(EXERCISE DESCRIPTION): Look below for the line containing "pink light bulb [529,282,602,338] -> none"; write out that line and each one after it to the end, exactly, and nothing else.

#### RECORDED INFORMATION ####

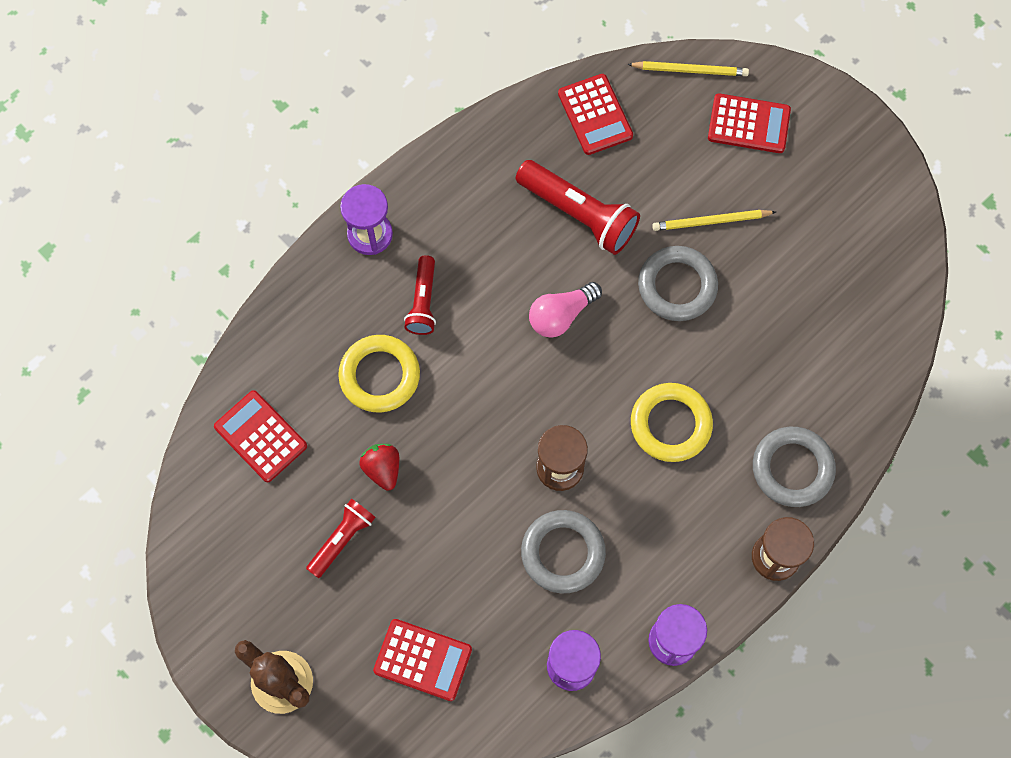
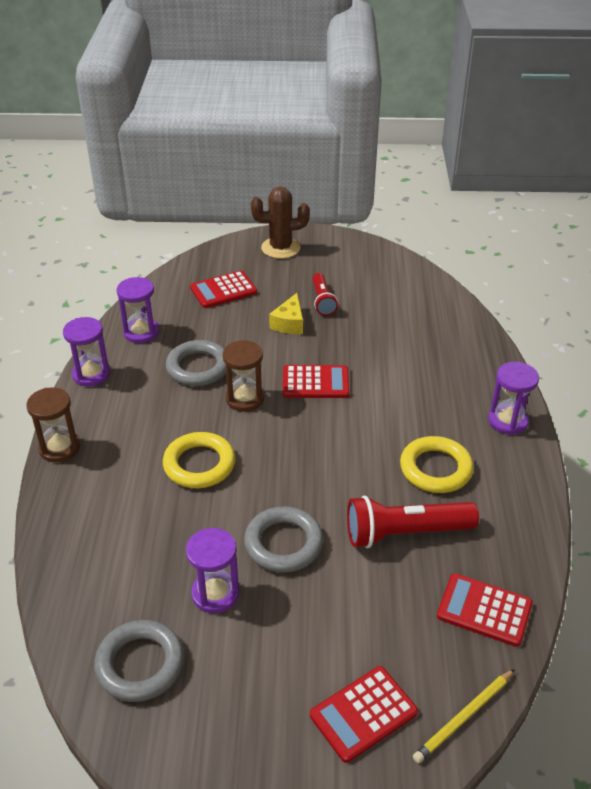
camera: 135 degrees right, 30 degrees down
red calculator [214,390,307,482] -> red calculator moved to [283,365,350,398]
yellow ring [338,335,420,412] -> yellow ring moved to [400,436,474,493]
red strawberry [360,444,399,491] -> none
red flashlight [404,255,436,335] -> none
pink light bulb [529,282,602,338] -> none
yellow pencil [652,210,776,231] -> none
grey ring [753,427,836,507] -> grey ring moved to [94,620,184,702]
none -> purple hourglass [186,528,240,613]
none -> yellow cheese [269,293,303,334]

####

(WRITTEN SOLUTION):
pink light bulb [529,282,602,338] -> none
yellow pencil [652,210,776,231] -> none
grey ring [753,427,836,507] -> grey ring moved to [94,620,184,702]
none -> purple hourglass [186,528,240,613]
none -> yellow cheese [269,293,303,334]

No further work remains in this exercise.